= Problem requirements =
Going from the line that contains "IC201: KA386 -> LM386" through the last line of the records, set down each line again exactly, both included, with pictures left out.
==== Provided data
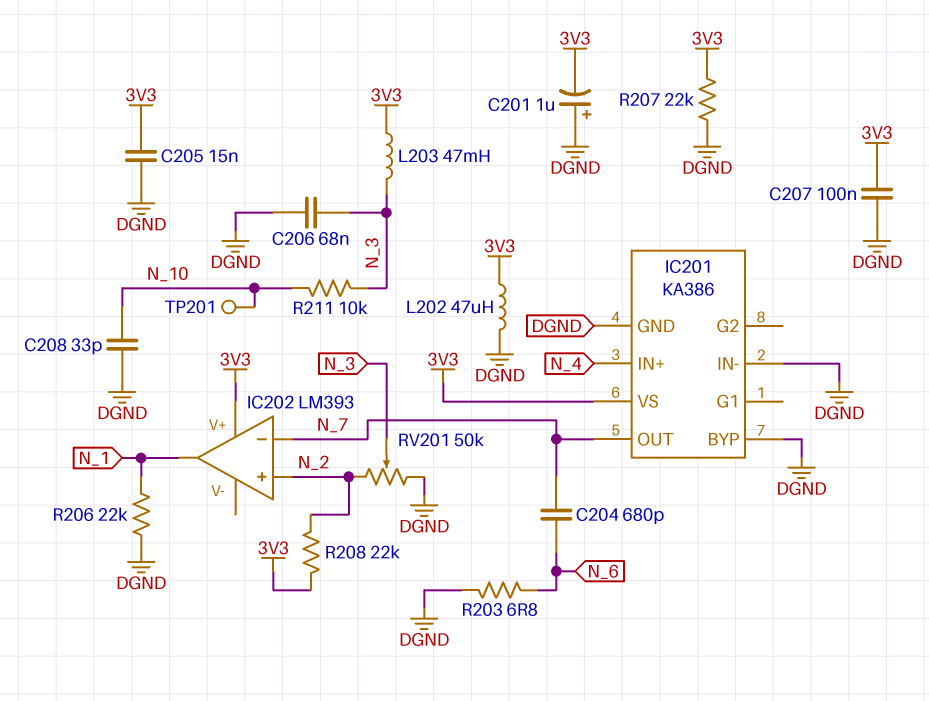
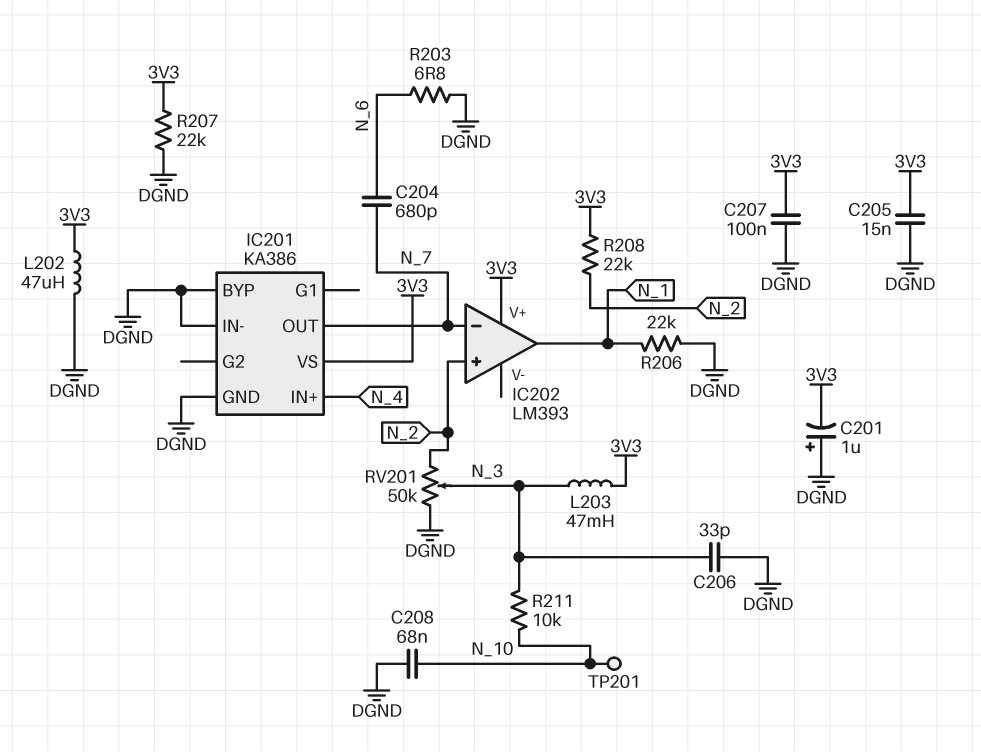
C206: 68nF (DGND, N_3) -> 33pF (DGND, N_3)
C208: 33pF (DGND, N_10) -> 68nF (DGND, N_10)

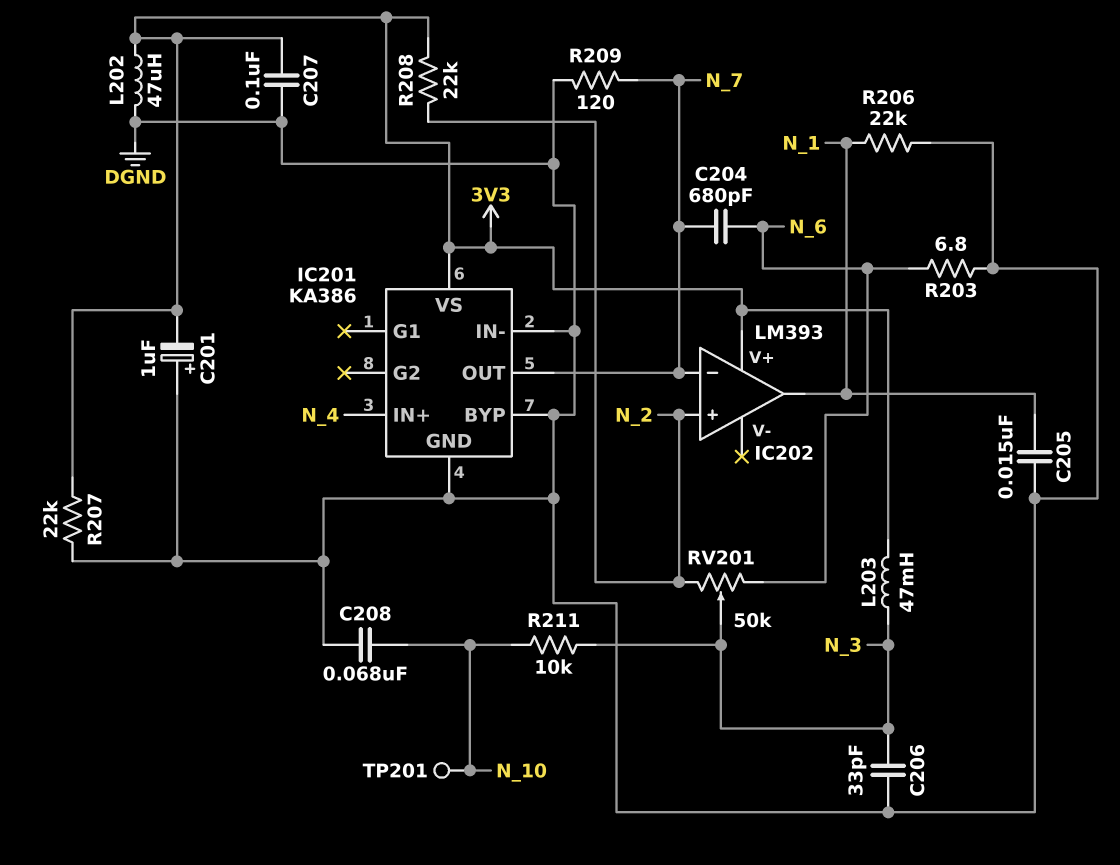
C205: 15nF (3V3, DGND) -> 15nF (DGND, N_1)
R209: none -> 120 (DGND, N_7)
RV201: 50k (DGND, N_2, wiper N_3) -> 50k (N_2, N_6, wiper N_3)

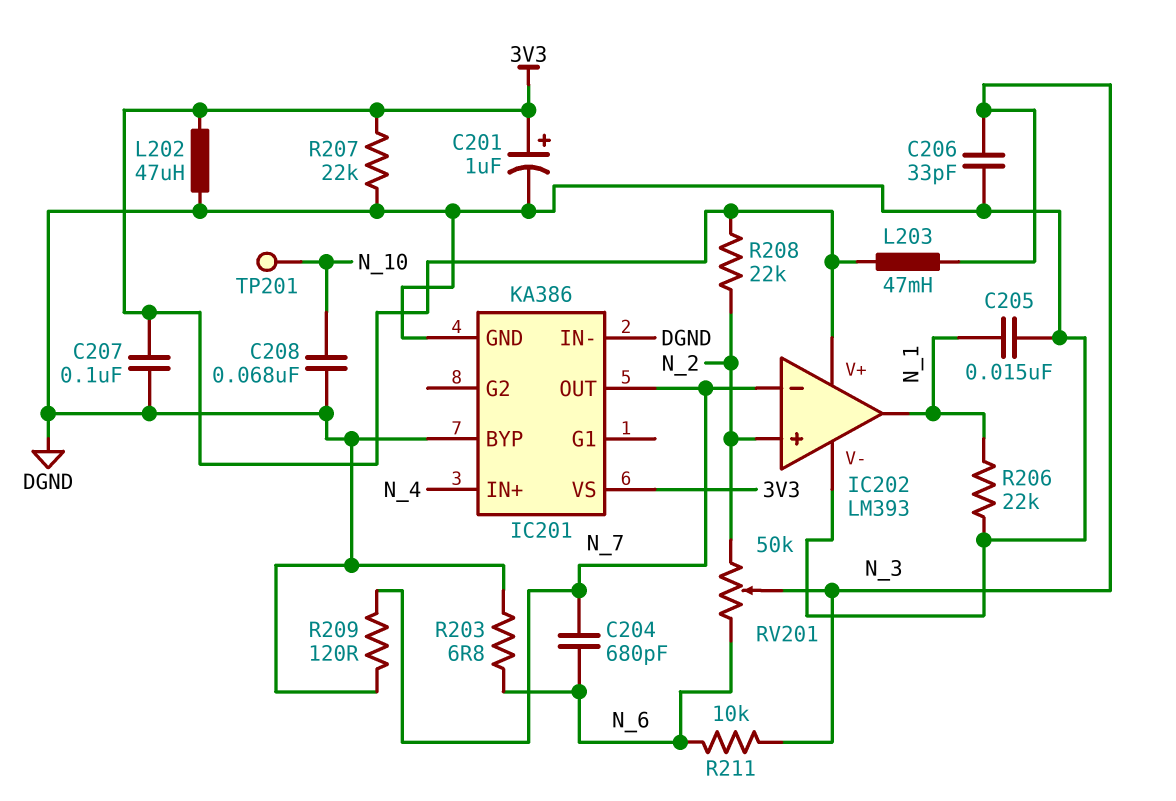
C201: 1uF (plus DGND, minus 3V3) -> 1uF (plus 3V3, minus DGND)
IC202 pin V-: none -> DGND
R211: 10k (N_3, N_10) -> 10k (N_3, N_6)

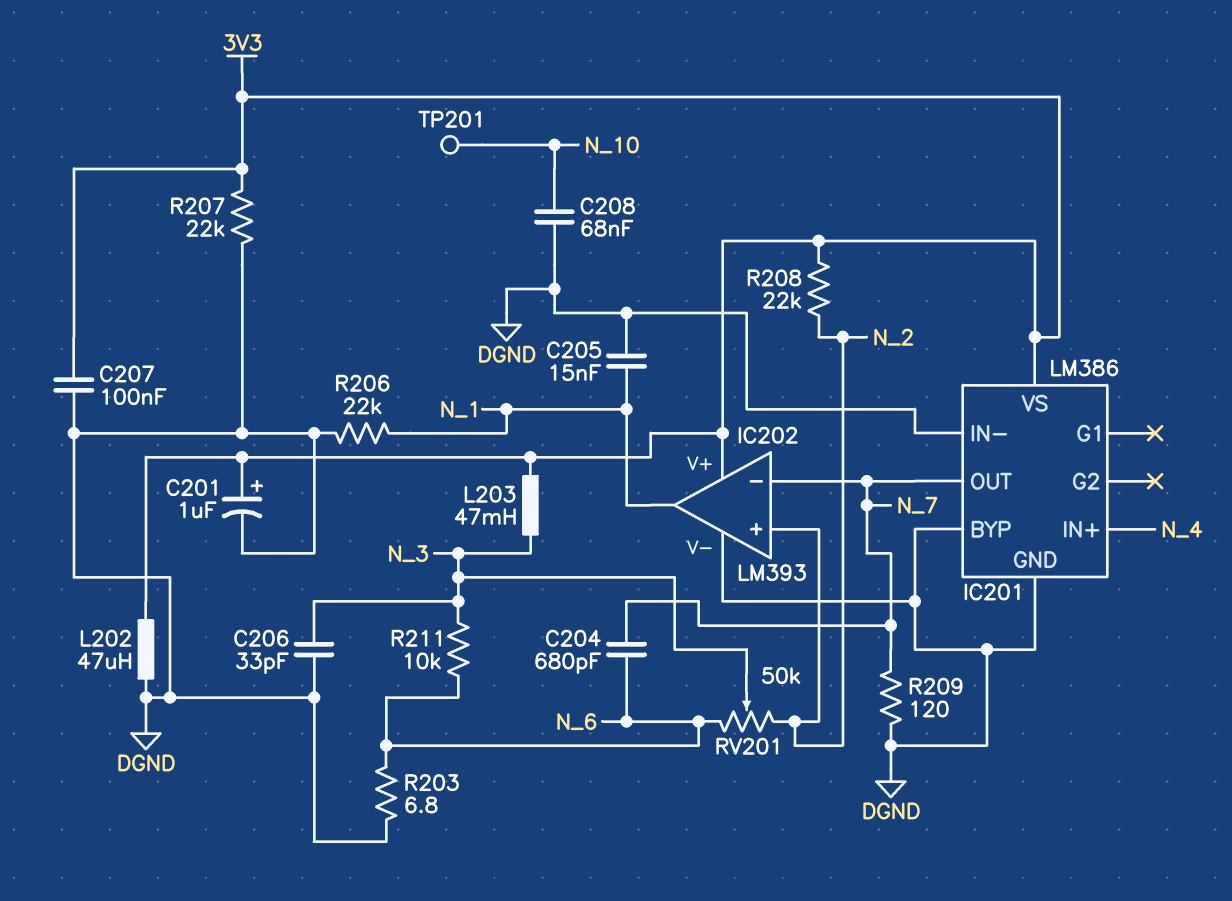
IC201: KA386 -> LM386

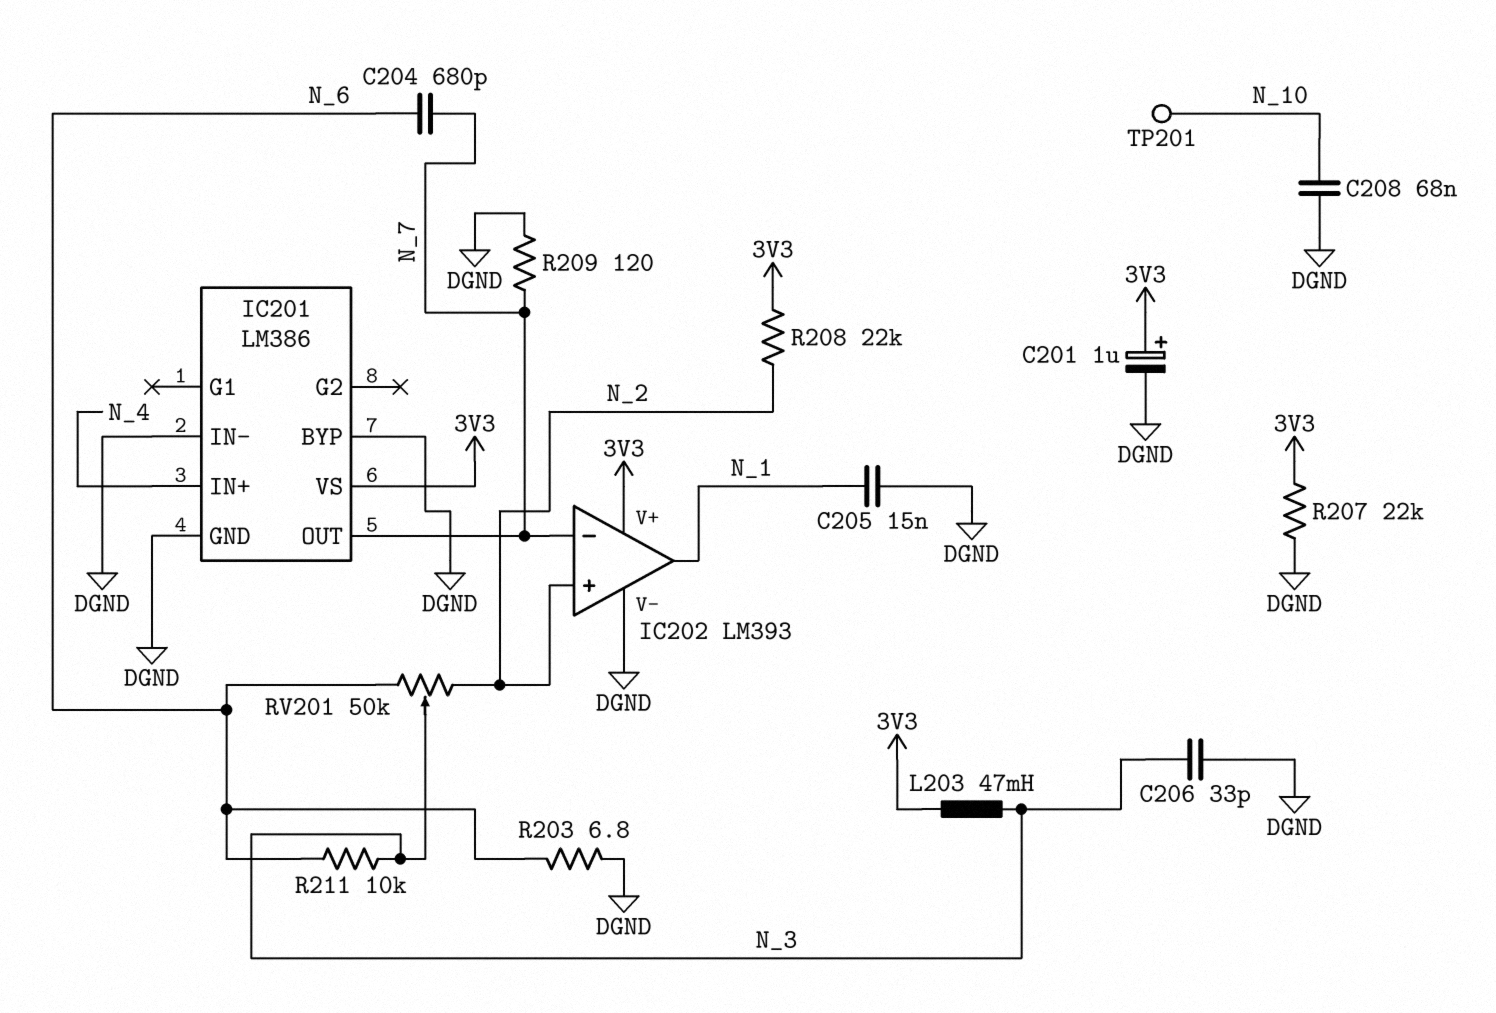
C207: 100nF (3V3, DGND) -> none
L202: 47uH (3V3, DGND) -> none
R206: 22k (DGND, N_1) -> none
========
= Answer for this exercise =
IC201: KA386 -> LM386

C207: 100nF (3V3, DGND) -> none
L202: 47uH (3V3, DGND) -> none
R206: 22k (DGND, N_1) -> none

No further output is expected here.